=== Section Start ===

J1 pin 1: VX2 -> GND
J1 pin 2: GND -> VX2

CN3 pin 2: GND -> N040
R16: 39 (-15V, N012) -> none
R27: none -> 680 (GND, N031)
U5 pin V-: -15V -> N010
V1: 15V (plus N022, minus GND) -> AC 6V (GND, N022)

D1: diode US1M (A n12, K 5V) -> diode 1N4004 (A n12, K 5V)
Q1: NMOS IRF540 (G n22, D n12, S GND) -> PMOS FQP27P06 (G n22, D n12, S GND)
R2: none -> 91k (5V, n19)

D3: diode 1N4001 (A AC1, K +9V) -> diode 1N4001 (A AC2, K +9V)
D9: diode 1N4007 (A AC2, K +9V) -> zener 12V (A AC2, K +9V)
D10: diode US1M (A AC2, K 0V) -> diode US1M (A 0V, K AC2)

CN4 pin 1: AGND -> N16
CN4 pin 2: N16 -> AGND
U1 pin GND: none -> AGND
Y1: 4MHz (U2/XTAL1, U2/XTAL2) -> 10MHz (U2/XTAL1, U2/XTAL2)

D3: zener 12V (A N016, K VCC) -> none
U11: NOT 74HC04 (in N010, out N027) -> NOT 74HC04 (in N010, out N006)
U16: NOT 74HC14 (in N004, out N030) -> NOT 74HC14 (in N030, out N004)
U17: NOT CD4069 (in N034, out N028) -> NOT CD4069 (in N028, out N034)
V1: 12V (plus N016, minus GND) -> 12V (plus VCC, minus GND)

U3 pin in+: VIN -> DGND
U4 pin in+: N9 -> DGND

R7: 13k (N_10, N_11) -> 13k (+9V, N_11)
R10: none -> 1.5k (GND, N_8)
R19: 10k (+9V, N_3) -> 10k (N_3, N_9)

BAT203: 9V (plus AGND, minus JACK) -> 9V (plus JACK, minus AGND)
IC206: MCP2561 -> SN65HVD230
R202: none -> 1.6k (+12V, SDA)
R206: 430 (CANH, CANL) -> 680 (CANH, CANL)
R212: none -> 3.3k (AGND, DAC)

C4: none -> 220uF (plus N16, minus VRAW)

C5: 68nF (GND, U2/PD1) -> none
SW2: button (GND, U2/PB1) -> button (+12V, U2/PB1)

=== Section End ===

» PROBLEM
The full listing has to be duplicated exactly.

» PROBLEM SOLUTION
J1 pin 1: VX2 -> GND
J1 pin 2: GND -> VX2

CN3 pin 2: GND -> N040
R16: 39 (-15V, N012) -> none
R27: none -> 680 (GND, N031)
U5 pin V-: -15V -> N010
V1: 15V (plus N022, minus GND) -> AC 6V (GND, N022)

D1: diode US1M (A n12, K 5V) -> diode 1N4004 (A n12, K 5V)
Q1: NMOS IRF540 (G n22, D n12, S GND) -> PMOS FQP27P06 (G n22, D n12, S GND)
R2: none -> 91k (5V, n19)

D3: diode 1N4001 (A AC1, K +9V) -> diode 1N4001 (A AC2, K +9V)
D9: diode 1N4007 (A AC2, K +9V) -> zener 12V (A AC2, K +9V)
D10: diode US1M (A AC2, K 0V) -> diode US1M (A 0V, K AC2)

CN4 pin 1: AGND -> N16
CN4 pin 2: N16 -> AGND
U1 pin GND: none -> AGND
Y1: 4MHz (U2/XTAL1, U2/XTAL2) -> 10MHz (U2/XTAL1, U2/XTAL2)

D3: zener 12V (A N016, K VCC) -> none
U11: NOT 74HC04 (in N010, out N027) -> NOT 74HC04 (in N010, out N006)
U16: NOT 74HC14 (in N004, out N030) -> NOT 74HC14 (in N030, out N004)
U17: NOT CD4069 (in N034, out N028) -> NOT CD4069 (in N028, out N034)
V1: 12V (plus N016, minus GND) -> 12V (plus VCC, minus GND)

U3 pin in+: VIN -> DGND
U4 pin in+: N9 -> DGND

R7: 13k (N_10, N_11) -> 13k (+9V, N_11)
R10: none -> 1.5k (GND, N_8)
R19: 10k (+9V, N_3) -> 10k (N_3, N_9)

BAT203: 9V (plus AGND, minus JACK) -> 9V (plus JACK, minus AGND)
IC206: MCP2561 -> SN65HVD230
R202: none -> 1.6k (+12V, SDA)
R206: 430 (CANH, CANL) -> 680 (CANH, CANL)
R212: none -> 3.3k (AGND, DAC)

C4: none -> 220uF (plus N16, minus VRAW)

C5: 68nF (GND, U2/PD1) -> none
SW2: button (GND, U2/PB1) -> button (+12V, U2/PB1)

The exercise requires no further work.